__Input data__:
____

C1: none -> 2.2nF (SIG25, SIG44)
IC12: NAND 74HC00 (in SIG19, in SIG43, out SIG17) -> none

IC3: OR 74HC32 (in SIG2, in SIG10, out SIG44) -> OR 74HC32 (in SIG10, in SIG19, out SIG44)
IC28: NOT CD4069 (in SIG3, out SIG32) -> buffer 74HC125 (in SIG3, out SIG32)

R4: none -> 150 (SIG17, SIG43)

____

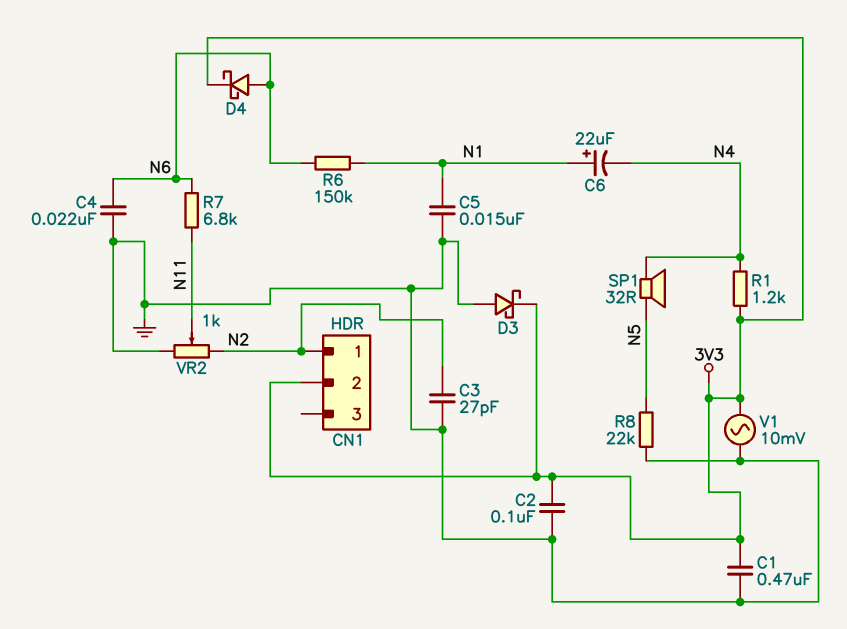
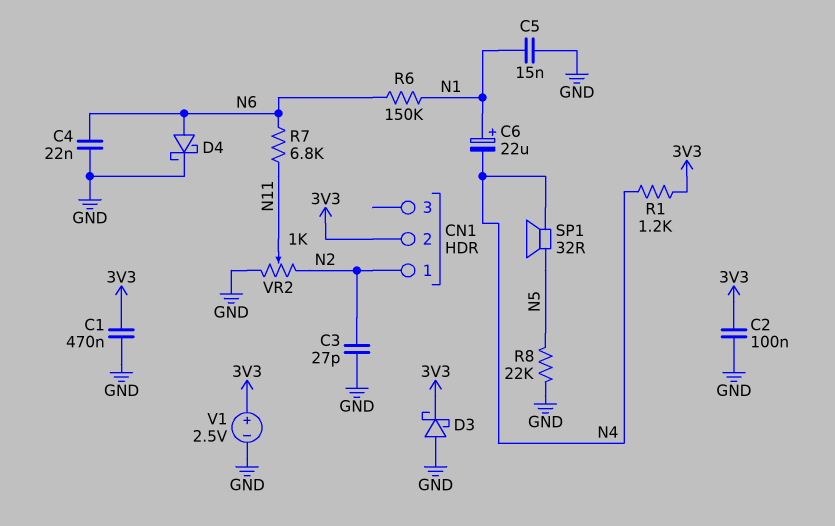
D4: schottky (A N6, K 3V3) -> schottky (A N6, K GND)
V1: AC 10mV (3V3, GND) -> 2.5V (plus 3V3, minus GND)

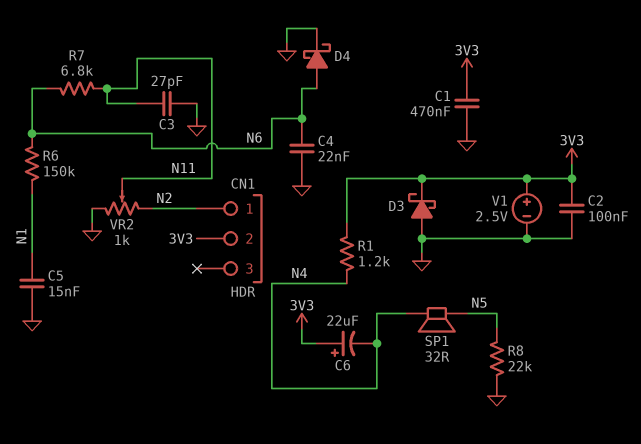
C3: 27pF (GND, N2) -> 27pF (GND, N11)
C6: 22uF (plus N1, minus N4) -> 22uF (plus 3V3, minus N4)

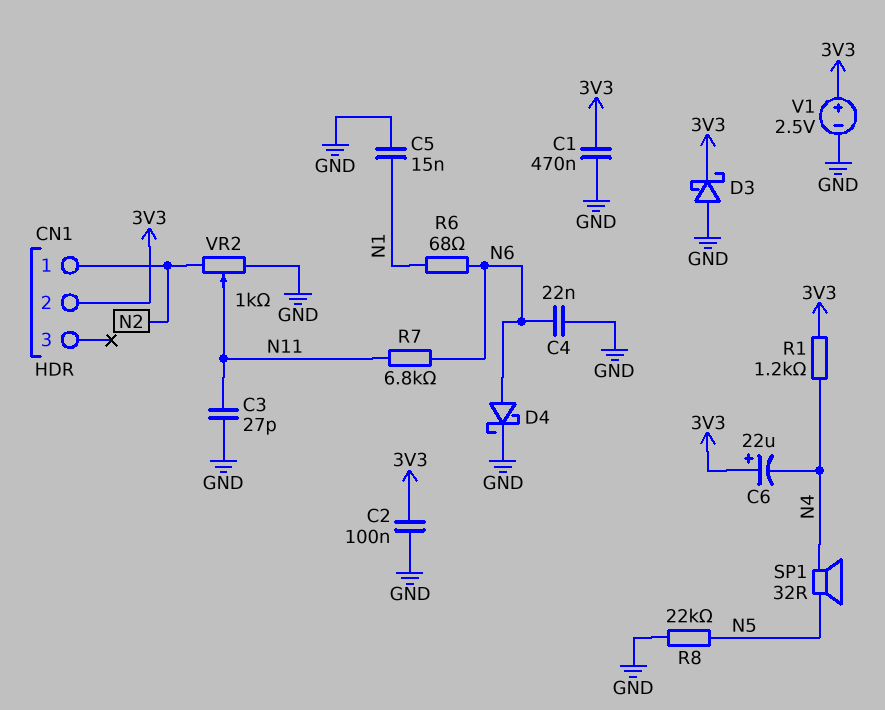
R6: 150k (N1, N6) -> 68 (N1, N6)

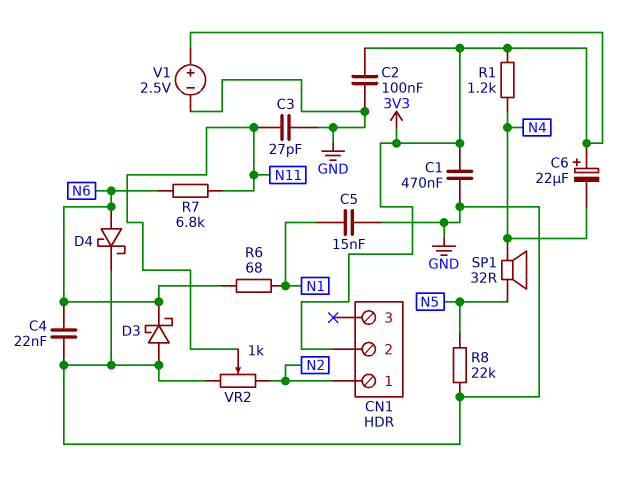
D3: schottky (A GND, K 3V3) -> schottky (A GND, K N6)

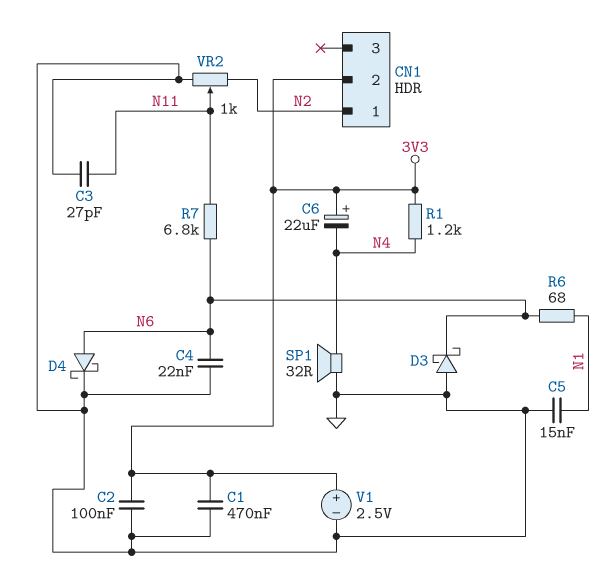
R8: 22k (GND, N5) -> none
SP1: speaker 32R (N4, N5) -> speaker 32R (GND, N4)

____

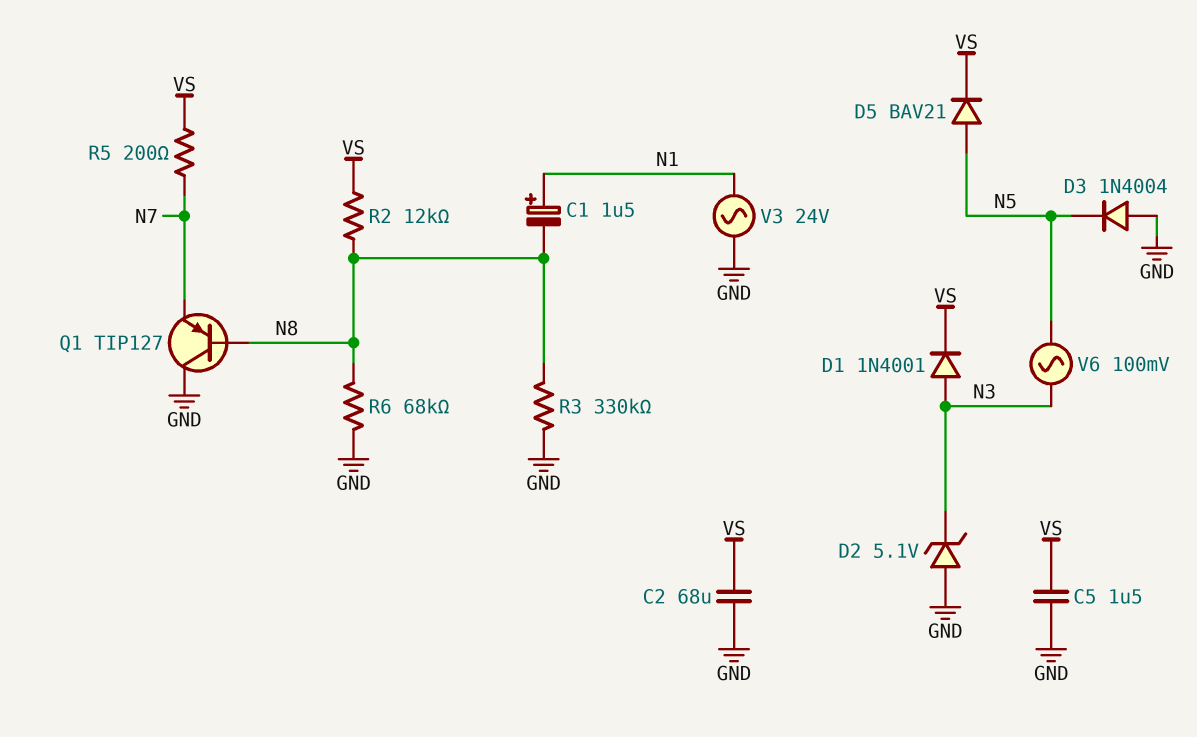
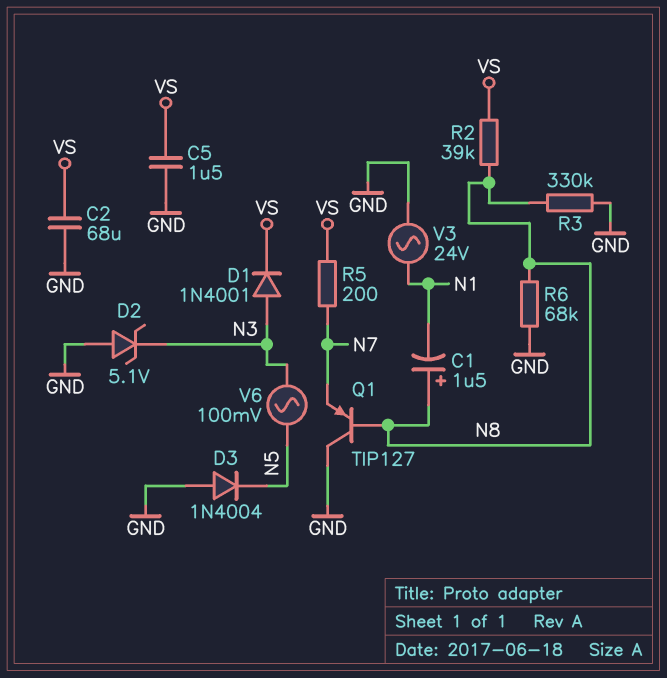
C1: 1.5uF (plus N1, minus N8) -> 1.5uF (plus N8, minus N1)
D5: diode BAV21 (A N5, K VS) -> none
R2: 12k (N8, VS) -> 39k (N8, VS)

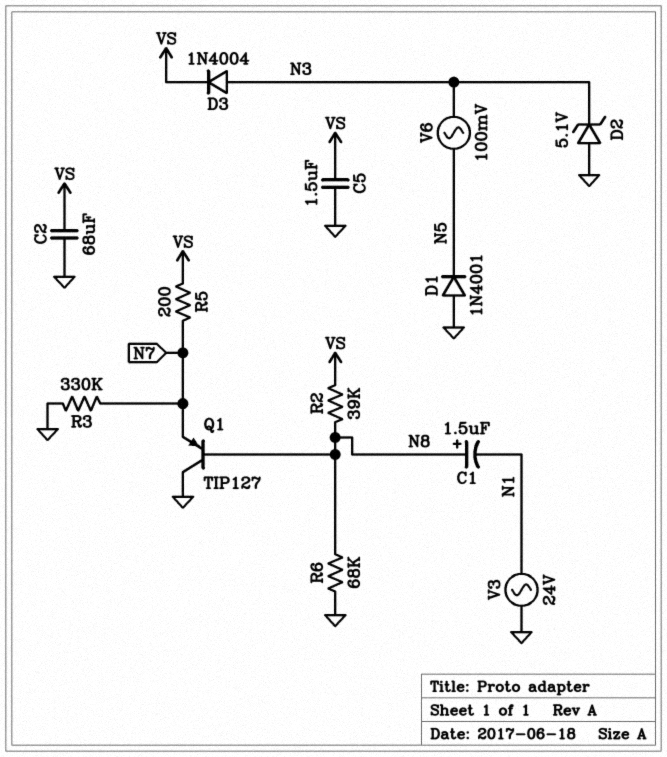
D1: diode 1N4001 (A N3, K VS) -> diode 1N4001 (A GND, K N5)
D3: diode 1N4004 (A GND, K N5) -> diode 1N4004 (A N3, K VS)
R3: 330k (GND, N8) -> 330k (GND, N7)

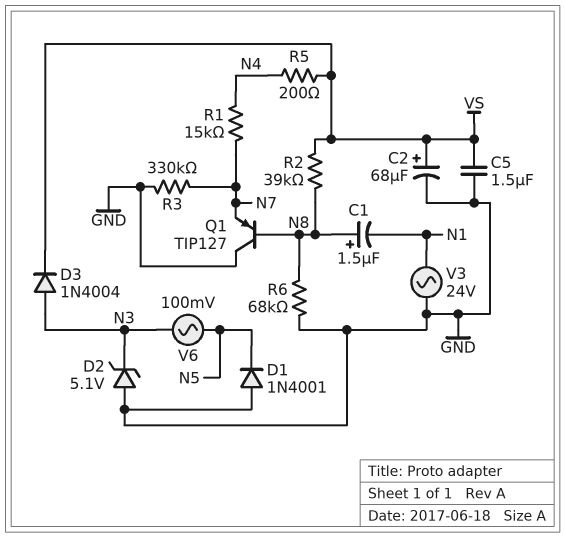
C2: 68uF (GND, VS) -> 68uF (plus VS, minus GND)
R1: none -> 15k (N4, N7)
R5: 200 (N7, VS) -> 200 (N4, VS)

____

__Your objective__: Once the line with "R2: 12k (N8, VS) -> 39k (N8, VS)" is found above, transcribe each line from it through the line with "R5: 200 (N7, VS) -> 200 (N4, VS)", exactly, and omit the pictures.

__Answer to this exercise__:
R2: 12k (N8, VS) -> 39k (N8, VS)

D1: diode 1N4001 (A N3, K VS) -> diode 1N4001 (A GND, K N5)
D3: diode 1N4004 (A GND, K N5) -> diode 1N4004 (A N3, K VS)
R3: 330k (GND, N8) -> 330k (GND, N7)

C2: 68uF (GND, VS) -> 68uF (plus VS, minus GND)
R1: none -> 15k (N4, N7)
R5: 200 (N7, VS) -> 200 (N4, VS)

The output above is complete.